(Scene geometry reasoning data)
++++++++

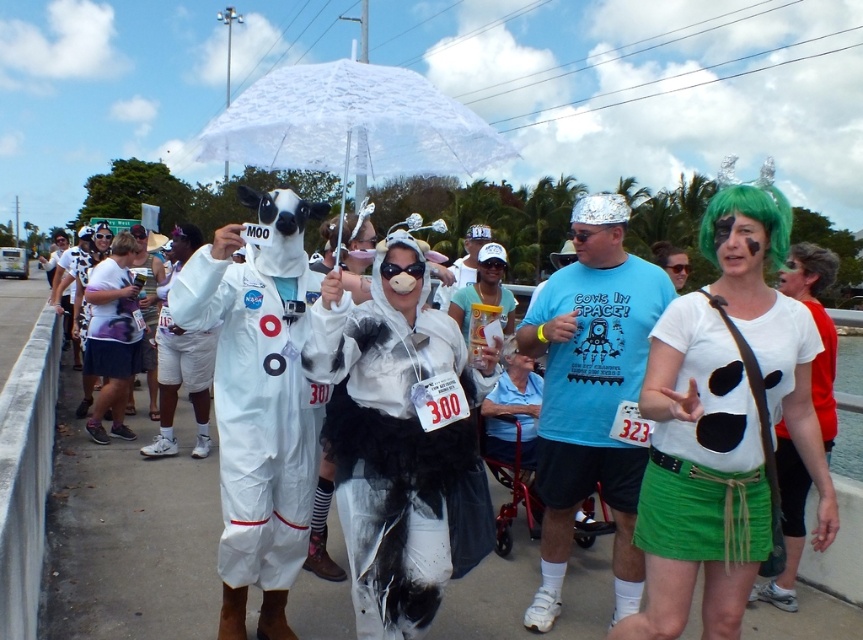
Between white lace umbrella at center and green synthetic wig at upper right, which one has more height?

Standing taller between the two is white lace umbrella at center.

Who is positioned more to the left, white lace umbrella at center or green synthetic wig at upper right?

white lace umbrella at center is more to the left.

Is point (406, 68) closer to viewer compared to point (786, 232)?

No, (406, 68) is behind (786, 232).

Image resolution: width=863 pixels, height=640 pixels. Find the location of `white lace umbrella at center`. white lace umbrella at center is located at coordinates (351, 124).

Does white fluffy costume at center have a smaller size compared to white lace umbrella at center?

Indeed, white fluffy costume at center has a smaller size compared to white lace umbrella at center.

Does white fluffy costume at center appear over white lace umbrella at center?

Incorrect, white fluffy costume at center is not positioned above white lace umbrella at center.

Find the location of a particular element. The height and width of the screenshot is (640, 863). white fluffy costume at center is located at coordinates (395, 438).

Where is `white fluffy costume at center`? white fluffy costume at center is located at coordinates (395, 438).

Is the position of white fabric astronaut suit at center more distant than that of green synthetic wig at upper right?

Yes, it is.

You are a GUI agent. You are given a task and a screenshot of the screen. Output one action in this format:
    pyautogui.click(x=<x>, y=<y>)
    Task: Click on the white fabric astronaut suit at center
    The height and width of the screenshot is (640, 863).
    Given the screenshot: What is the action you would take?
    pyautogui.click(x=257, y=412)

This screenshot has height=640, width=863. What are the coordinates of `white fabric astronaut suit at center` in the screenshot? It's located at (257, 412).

++++++++

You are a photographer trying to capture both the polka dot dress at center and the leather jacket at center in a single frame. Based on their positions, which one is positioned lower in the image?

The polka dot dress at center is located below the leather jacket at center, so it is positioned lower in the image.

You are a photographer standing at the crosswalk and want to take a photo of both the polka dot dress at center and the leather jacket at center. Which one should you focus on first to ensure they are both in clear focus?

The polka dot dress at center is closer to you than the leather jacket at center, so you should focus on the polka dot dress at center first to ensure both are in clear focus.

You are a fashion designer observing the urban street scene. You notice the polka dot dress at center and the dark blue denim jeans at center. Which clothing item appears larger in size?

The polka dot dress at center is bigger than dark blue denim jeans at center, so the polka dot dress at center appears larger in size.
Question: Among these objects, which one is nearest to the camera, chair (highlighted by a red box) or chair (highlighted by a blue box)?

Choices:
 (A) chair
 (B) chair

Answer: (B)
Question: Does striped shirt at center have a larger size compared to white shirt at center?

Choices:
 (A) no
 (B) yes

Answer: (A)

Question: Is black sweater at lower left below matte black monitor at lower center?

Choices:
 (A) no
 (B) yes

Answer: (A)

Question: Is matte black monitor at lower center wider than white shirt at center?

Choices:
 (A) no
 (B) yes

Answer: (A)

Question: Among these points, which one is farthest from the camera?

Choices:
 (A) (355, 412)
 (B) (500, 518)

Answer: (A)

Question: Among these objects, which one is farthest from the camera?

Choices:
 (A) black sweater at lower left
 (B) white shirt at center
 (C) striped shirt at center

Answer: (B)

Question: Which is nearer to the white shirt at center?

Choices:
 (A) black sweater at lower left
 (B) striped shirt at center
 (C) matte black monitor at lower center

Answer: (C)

++++++++

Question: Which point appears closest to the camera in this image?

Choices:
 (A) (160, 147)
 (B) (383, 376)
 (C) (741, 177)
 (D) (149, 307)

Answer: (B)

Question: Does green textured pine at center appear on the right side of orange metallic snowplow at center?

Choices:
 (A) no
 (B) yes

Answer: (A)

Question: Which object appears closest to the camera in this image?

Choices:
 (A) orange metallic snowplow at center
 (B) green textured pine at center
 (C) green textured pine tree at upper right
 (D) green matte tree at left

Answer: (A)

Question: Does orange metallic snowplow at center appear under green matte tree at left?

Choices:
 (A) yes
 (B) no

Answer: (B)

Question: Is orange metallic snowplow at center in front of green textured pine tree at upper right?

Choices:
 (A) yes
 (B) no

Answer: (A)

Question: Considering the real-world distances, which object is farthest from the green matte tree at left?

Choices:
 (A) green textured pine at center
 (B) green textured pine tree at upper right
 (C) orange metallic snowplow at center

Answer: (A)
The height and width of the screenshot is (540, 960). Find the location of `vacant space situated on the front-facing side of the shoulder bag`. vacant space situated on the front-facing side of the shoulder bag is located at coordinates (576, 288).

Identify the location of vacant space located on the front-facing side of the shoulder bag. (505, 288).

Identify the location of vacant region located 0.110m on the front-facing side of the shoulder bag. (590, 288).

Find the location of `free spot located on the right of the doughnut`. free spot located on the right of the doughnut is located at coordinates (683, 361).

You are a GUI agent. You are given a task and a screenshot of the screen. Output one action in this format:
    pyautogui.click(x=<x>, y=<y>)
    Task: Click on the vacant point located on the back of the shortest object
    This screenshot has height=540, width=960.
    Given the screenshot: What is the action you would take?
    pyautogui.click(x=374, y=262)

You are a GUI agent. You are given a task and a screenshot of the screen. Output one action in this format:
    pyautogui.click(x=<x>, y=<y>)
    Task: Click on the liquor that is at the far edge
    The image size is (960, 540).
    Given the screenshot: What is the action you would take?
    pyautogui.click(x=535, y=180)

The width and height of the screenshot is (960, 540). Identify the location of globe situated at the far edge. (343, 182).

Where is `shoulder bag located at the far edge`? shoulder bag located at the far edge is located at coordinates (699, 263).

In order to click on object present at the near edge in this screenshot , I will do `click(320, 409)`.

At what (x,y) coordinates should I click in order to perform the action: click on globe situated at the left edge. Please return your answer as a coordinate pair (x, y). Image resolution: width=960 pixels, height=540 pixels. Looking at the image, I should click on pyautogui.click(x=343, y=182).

++++++++

Requirement: Pull out every line from the records above that includes the word "these".

Your solution:
Question: Among these objects, which one is nearest to the camera, chair (highlighted by a red box) or chair (highlighted by a blue box)?
Question: Among these points, which one is farthest from the camera?
Question: Among these objects, which one is farthest from the camera?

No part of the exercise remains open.